§ Exercise
Go to the line that contains "The second view gained the fish/yellow", then write out that line and all that follow to the end of the listing, exactly and without pictures.
Segment Start: Raw data
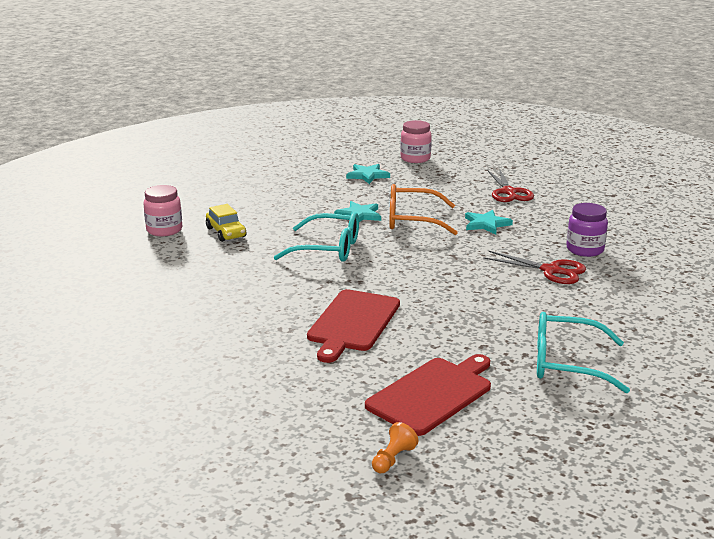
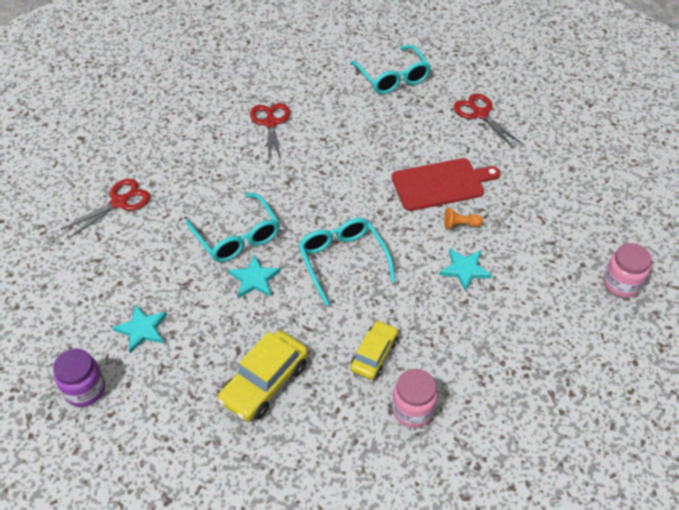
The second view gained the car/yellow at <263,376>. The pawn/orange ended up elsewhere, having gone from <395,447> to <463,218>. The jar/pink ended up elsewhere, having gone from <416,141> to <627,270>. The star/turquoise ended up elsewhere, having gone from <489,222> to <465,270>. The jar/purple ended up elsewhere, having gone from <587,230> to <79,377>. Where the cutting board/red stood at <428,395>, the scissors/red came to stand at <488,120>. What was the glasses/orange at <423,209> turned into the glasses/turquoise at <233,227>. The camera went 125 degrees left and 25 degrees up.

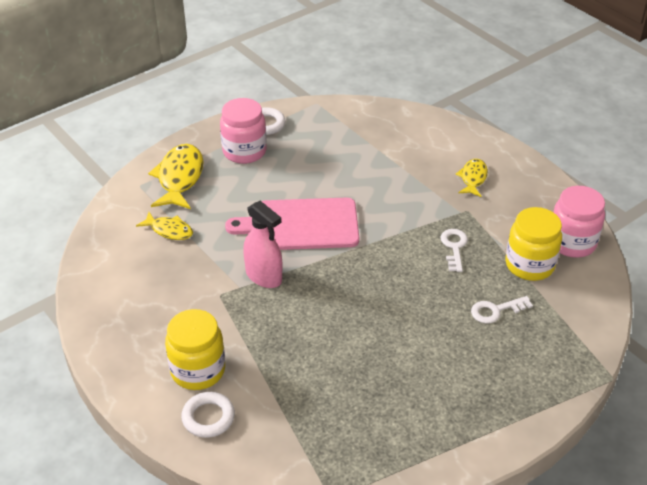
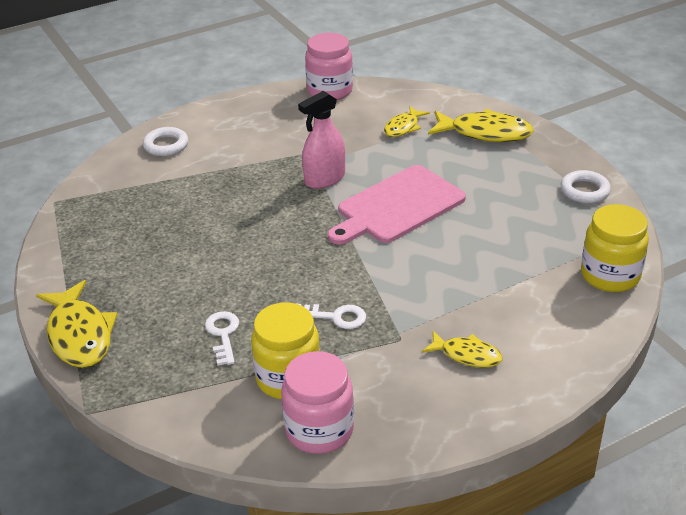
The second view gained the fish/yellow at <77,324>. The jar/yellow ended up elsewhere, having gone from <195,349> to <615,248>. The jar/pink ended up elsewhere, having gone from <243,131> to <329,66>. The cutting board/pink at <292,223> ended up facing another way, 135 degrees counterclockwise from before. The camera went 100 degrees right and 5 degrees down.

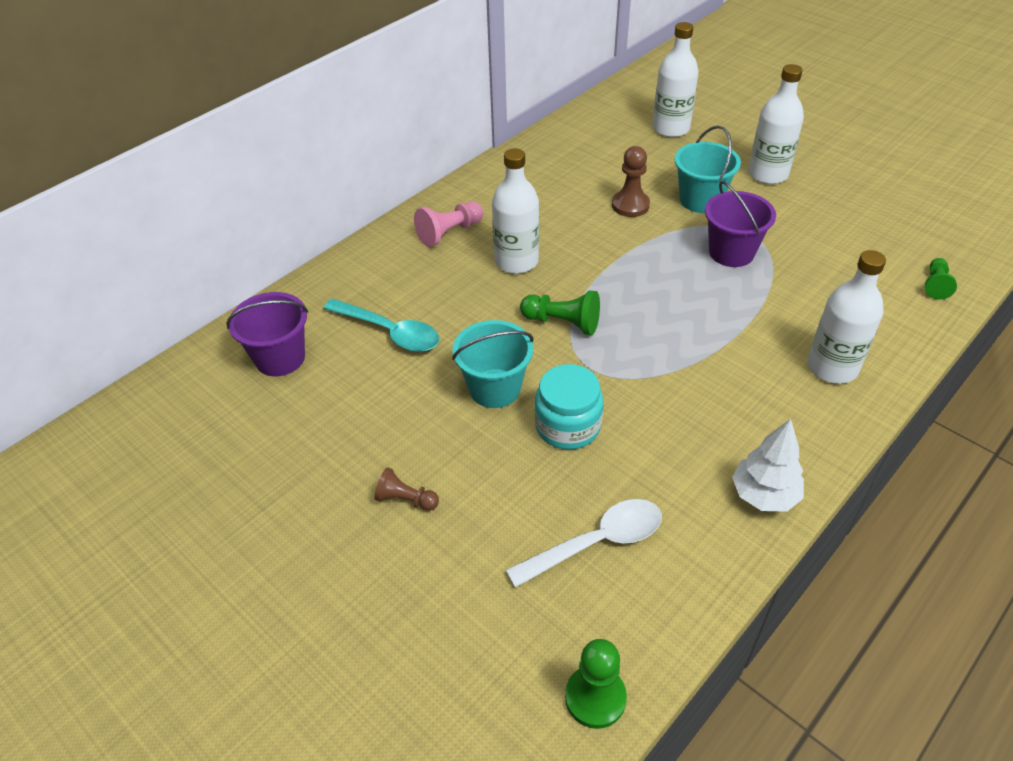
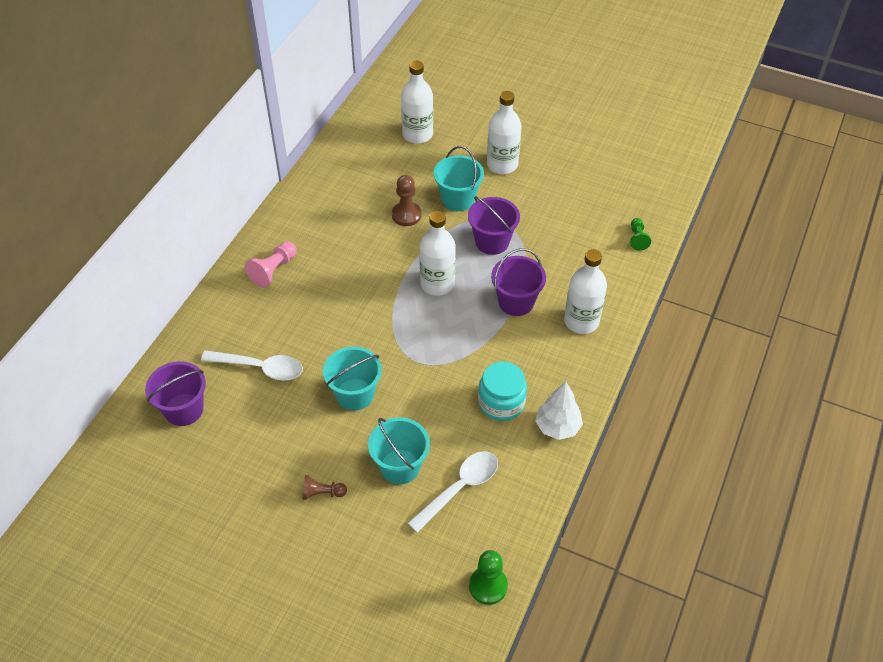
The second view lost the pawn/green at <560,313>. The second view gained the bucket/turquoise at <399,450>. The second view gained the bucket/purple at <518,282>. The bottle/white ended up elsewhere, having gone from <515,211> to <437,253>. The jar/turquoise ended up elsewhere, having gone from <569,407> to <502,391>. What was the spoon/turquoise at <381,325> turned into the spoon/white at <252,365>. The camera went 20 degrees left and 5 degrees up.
Segment End: Raw data
§ Response box
The second view gained the fish/yellow at <77,324>. The jar/yellow ended up elsewhere, having gone from <195,349> to <615,248>. The jar/pink ended up elsewhere, having gone from <243,131> to <329,66>. The cutting board/pink at <292,223> ended up facing another way, 135 degrees counterclockwise from before. The camera went 100 degrees right and 5 degrees down.

The second view lost the pawn/green at <560,313>. The second view gained the bucket/turquoise at <399,450>. The second view gained the bucket/purple at <518,282>. The bottle/white ended up elsewhere, having gone from <515,211> to <437,253>. The jar/turquoise ended up elsewhere, having gone from <569,407> to <502,391>. What was the spoon/turquoise at <381,325> turned into the spoon/white at <252,365>. The camera went 20 degrees left and 5 degrees up.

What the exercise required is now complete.